**Material provided**
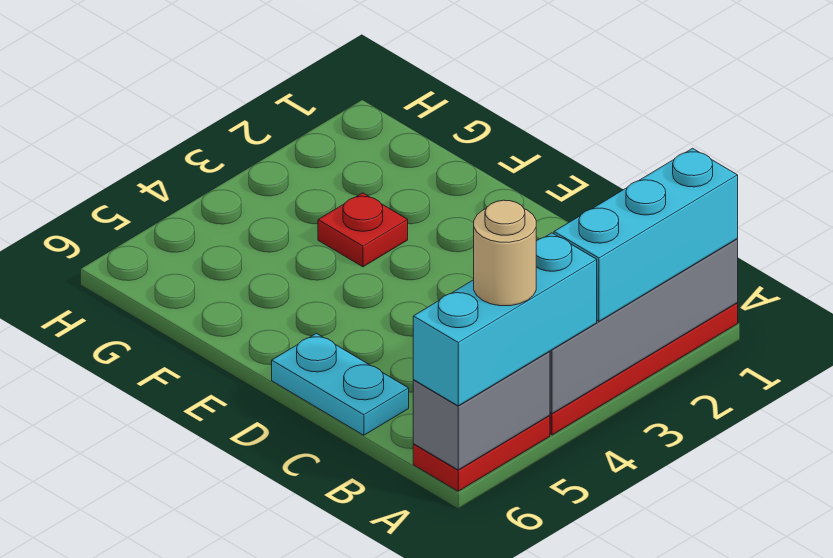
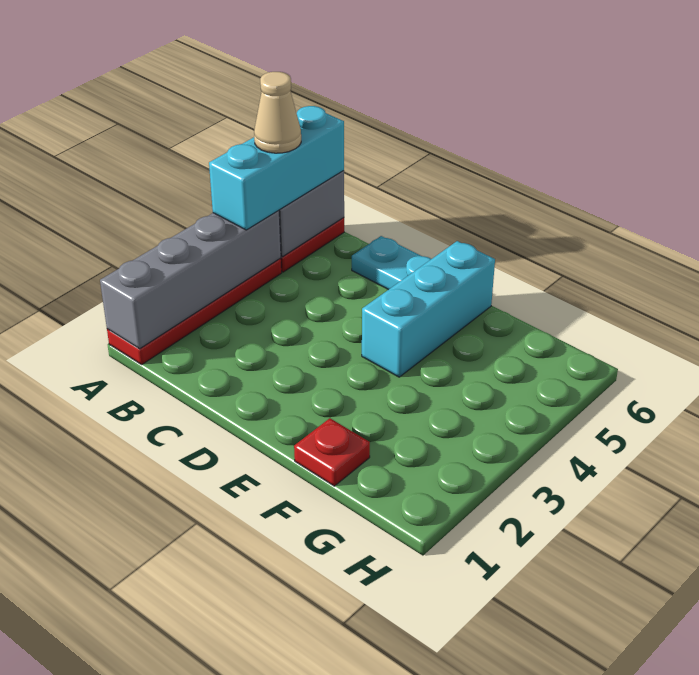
cyan 1x3 brick [554,148,738,321] -> cyan 1x3 brick moved to [362,241,495,377]
tan 1x1 round brick [474,200,536,306] -> tan 1x1 cone [254,72,301,153]
red 1x1 plate [318,193,408,267] -> red 1x1 plate moved to [294,418,370,486]

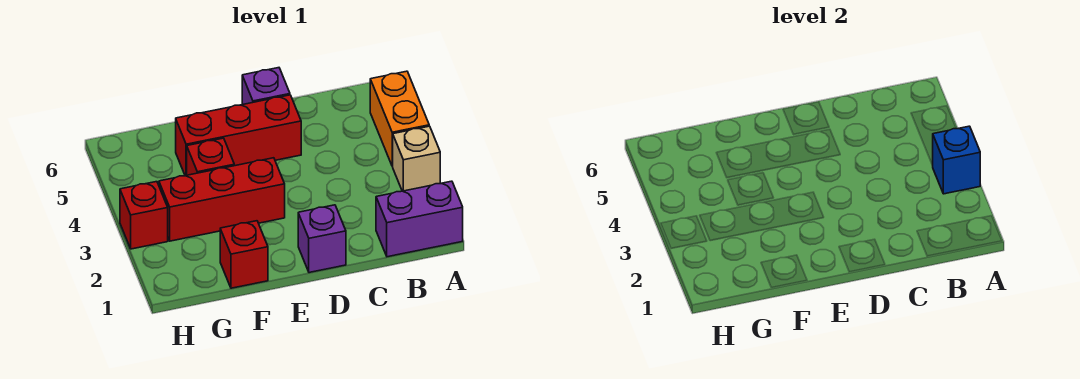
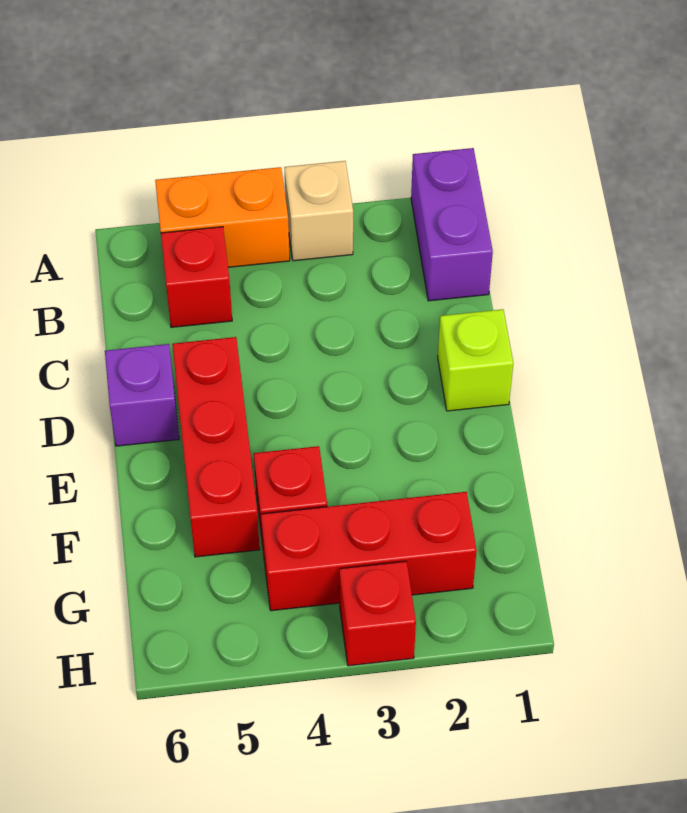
blue 1x1 brick [933,126,980,194] -> none
purple 1x1 brick [298,205,346,273] -> lime 1x1 brick [438,309,513,411]
red 1x3 brick [159,158,285,241] -> red 1x3 brick turned to [261,492,477,611]
red 1x1 brick [220,221,268,288] -> red 1x1 brick moved to [161,227,232,327]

**Goal of the exercise**
Pictures aside, reproduce all of the material above without alteration.

**Your response**
cyan 1x3 brick [554,148,738,321] -> cyan 1x3 brick moved to [362,241,495,377]
tan 1x1 round brick [474,200,536,306] -> tan 1x1 cone [254,72,301,153]
red 1x1 plate [318,193,408,267] -> red 1x1 plate moved to [294,418,370,486]

blue 1x1 brick [933,126,980,194] -> none
purple 1x1 brick [298,205,346,273] -> lime 1x1 brick [438,309,513,411]
red 1x3 brick [159,158,285,241] -> red 1x3 brick turned to [261,492,477,611]
red 1x1 brick [220,221,268,288] -> red 1x1 brick moved to [161,227,232,327]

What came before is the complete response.